Entries shown Block Start
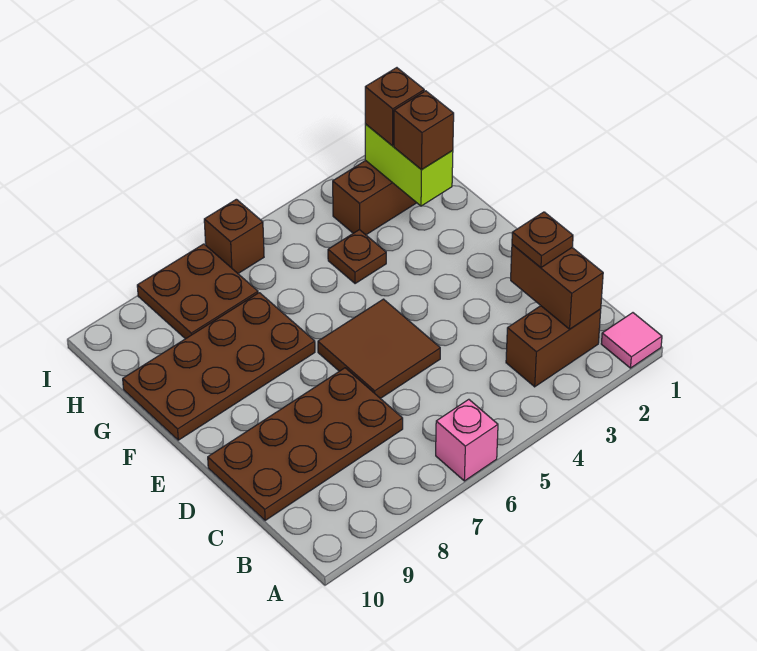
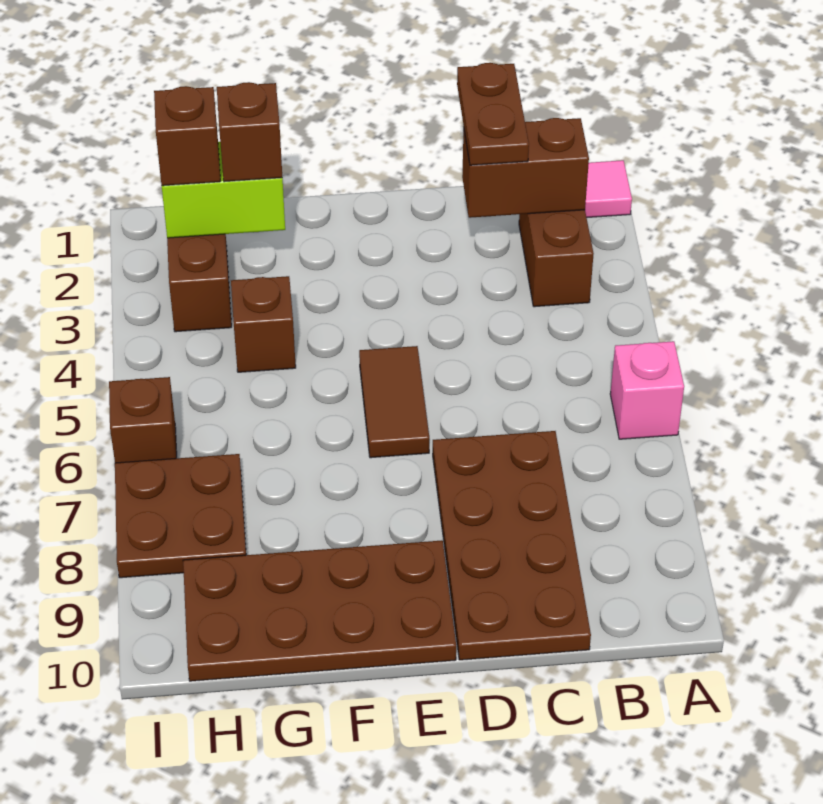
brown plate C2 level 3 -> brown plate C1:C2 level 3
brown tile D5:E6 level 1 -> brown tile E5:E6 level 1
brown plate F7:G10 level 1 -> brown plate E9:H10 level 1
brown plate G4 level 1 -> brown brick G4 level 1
Entries shown Block End
Entries shown Block Start
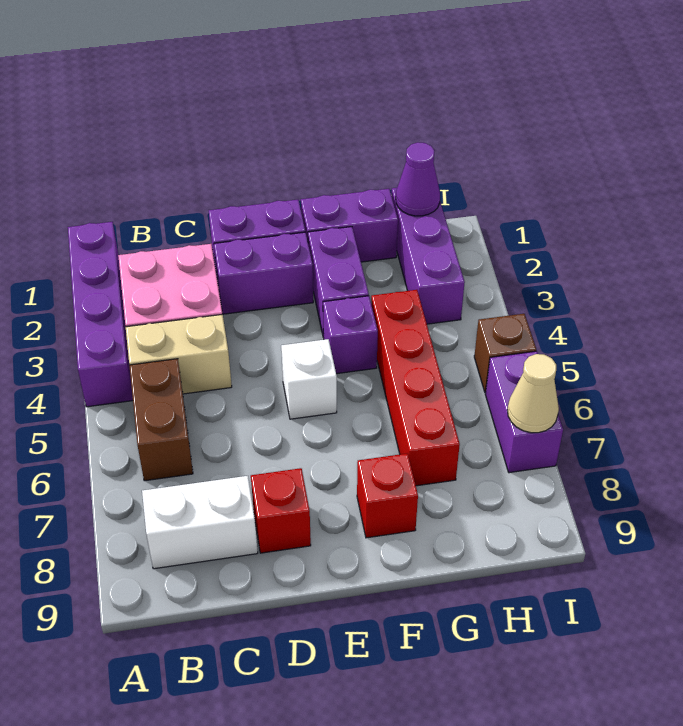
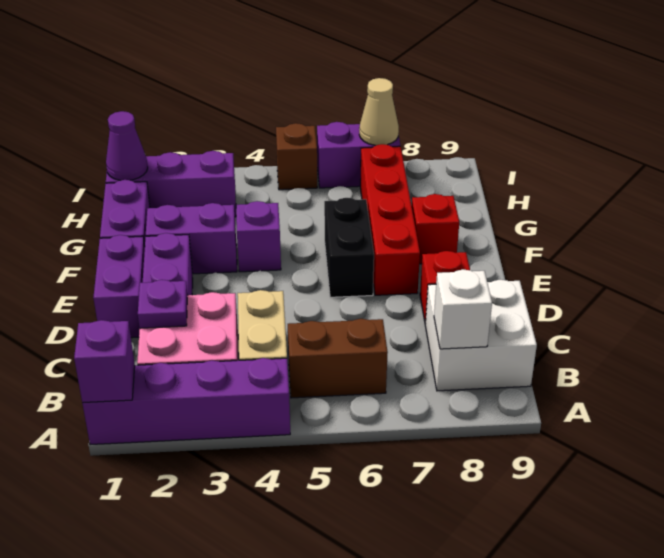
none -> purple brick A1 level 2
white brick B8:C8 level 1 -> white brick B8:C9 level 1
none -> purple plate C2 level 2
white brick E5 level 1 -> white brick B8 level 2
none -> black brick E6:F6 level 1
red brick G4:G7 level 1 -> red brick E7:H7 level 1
Entries shown Block End
## Task directions:
From the records above, reproduce exactly the lines from the one with "white brick E5" to the one with "red brick G4:G7", both included, and no others.

## Solution for this task:
white brick E5 level 1 -> white brick B8 level 2
none -> black brick E6:F6 level 1
red brick G4:G7 level 1 -> red brick E7:H7 level 1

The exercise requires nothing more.